### INFORMATION SHOWN
>>>>>

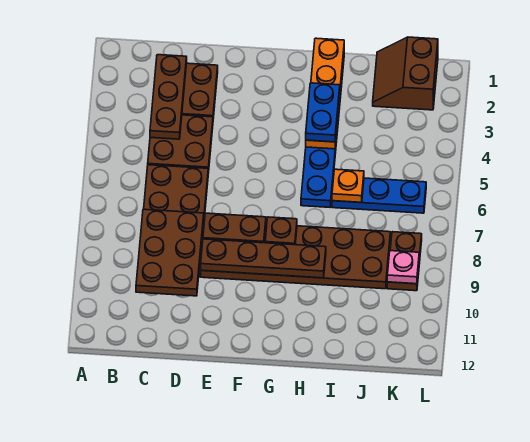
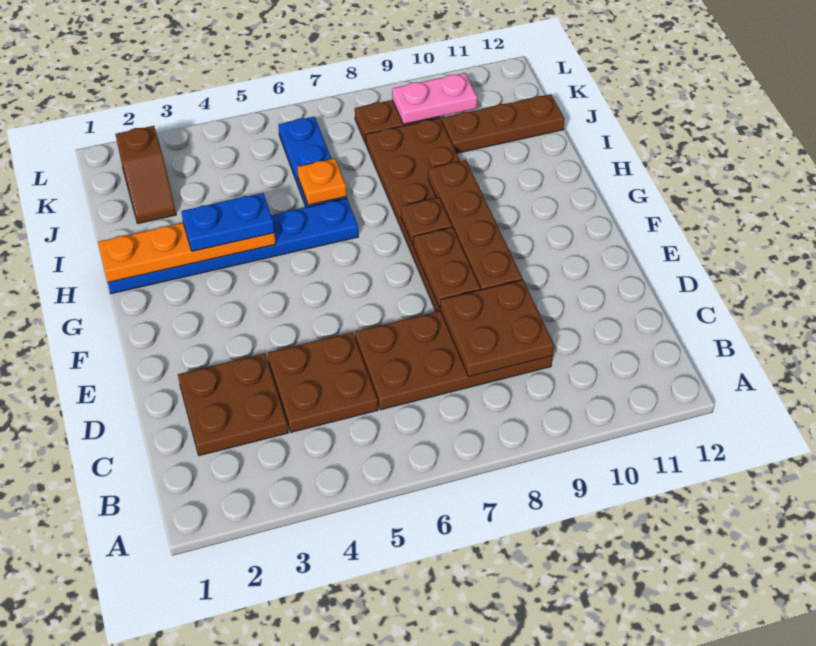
brown plate C2:C4 level 2 -> brown plate J10:J12 level 1
brown plate C8:D10 level 2 -> brown plate C8:D9 level 2
brown slope J1:K2 level 1 top K -> brown slope J2:K2 level 1 top K
pink plate K9 level 2 -> pink plate K9:K10 level 2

<<<<<

### WORK REQUEST
In your copy of the material, every word must match and no image should appear.

### TASK OUTPUT
brown plate C2:C4 level 2 -> brown plate J10:J12 level 1
brown plate C8:D10 level 2 -> brown plate C8:D9 level 2
brown slope J1:K2 level 1 top K -> brown slope J2:K2 level 1 top K
pink plate K9 level 2 -> pink plate K9:K10 level 2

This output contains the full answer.